> _EXERCISE DATA_
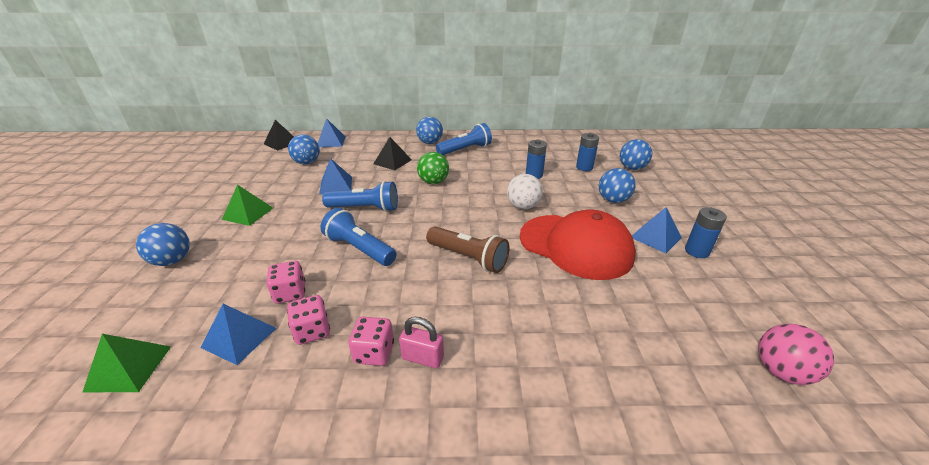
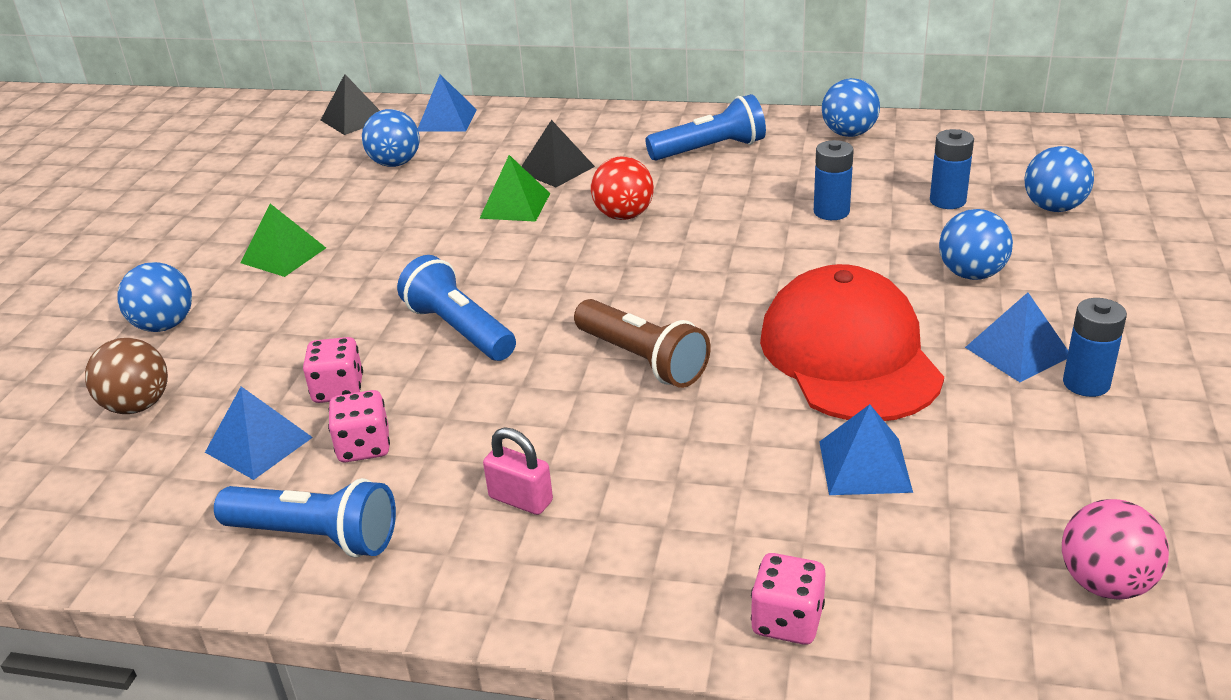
camera: 15 degrees right, 0 degrees up
(129, 368) = (111, 467): green pyramid -> green pyramid (515, 205)
(151, 317) = (138, 405): none -> brown ball
(336, 185) = (440, 211): blue pyramid -> blue pyramid (865, 466)
(365, 208) = (484, 259): blue flashlight -> blue flashlight (316, 536)
(374, 352) = (450, 485): pink dice -> pink dice (787, 621)
(430, 143) = (642, 131): blue ball -> blue ball (849, 133)
(433, 182) = (624, 215): green ball -> red ball
(523, 206) = (781, 274): white ball -> none
(575, 246) = (849, 355): red cap -> red cap turned 150 degrees counterclockwise

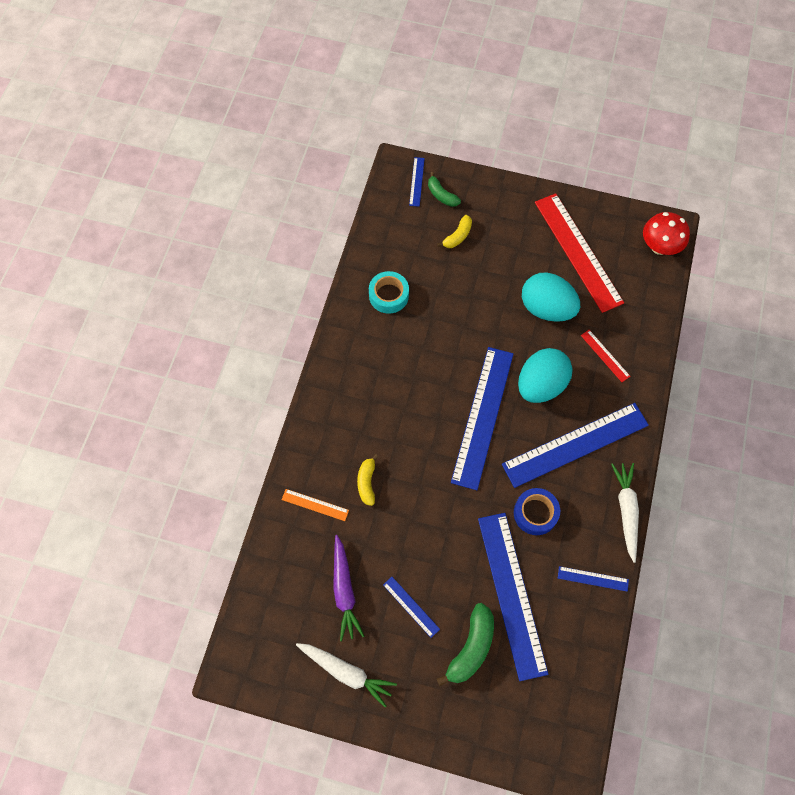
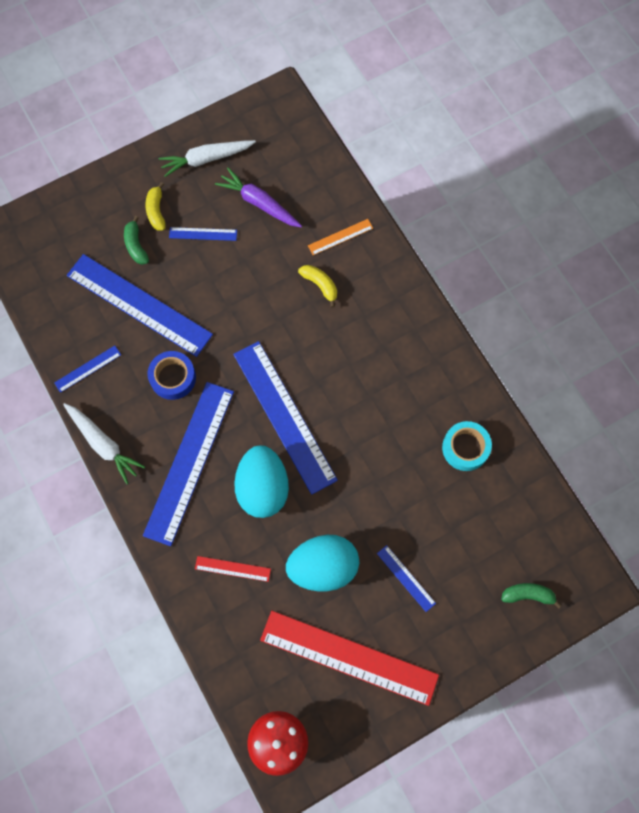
camera: 135 degrees right, 5 degrees up
(416, 181) = (565, 587): blue ruler -> blue ruler (406, 578)
(457, 236) = (469, 565): yellow banana -> yellow banana (156, 211)
(471, 647) = (136, 246): green banana -> green banana, size x0.63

> _WHAT TO DO_
A single number is required: the count of lines in the data that include the string "blue".

> _TASK RESULT_
4